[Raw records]
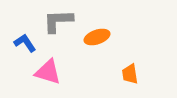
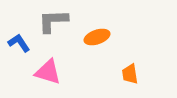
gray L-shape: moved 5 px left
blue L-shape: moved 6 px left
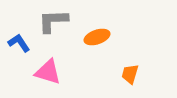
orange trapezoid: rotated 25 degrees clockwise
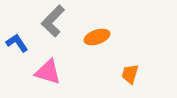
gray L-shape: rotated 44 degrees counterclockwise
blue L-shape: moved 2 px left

---

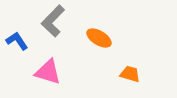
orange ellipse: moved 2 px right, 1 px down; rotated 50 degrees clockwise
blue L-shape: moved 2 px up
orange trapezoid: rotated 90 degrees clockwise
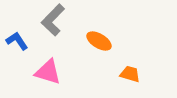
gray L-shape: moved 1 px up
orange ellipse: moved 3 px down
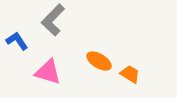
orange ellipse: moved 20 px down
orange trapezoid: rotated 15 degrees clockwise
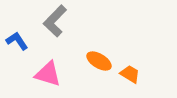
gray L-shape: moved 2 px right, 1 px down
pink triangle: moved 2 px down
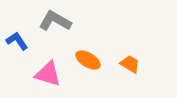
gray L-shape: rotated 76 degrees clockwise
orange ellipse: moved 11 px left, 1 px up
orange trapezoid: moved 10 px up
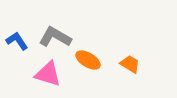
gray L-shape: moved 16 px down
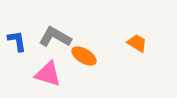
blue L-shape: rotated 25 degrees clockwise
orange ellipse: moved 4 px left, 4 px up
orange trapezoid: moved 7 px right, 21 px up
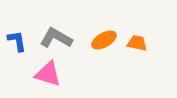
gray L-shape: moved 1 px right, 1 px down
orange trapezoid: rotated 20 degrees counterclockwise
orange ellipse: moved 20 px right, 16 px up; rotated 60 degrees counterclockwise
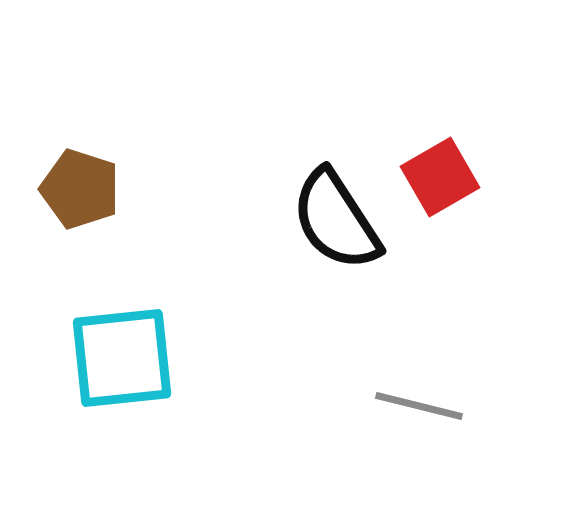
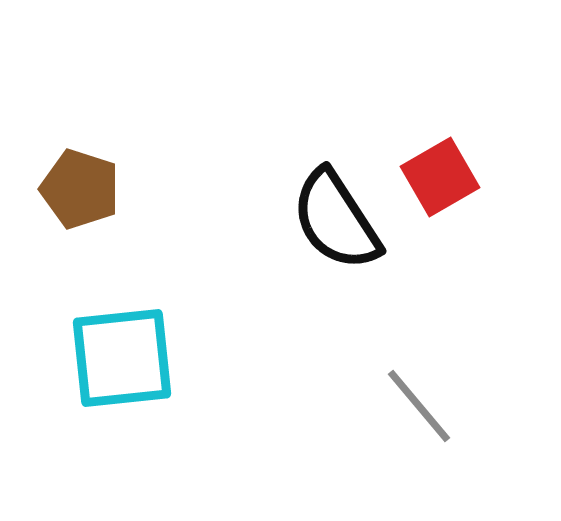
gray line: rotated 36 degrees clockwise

▶ **Objective**:
Copy out the lines of the records above, starting with the line that contains "gray L-shape: moved 5 px left" and going on through the line that contains "orange trapezoid: rotated 25". Leave the pictures out of your copy.

▶ **Answer for the task**:
gray L-shape: moved 5 px left
blue L-shape: moved 6 px left
orange trapezoid: rotated 25 degrees clockwise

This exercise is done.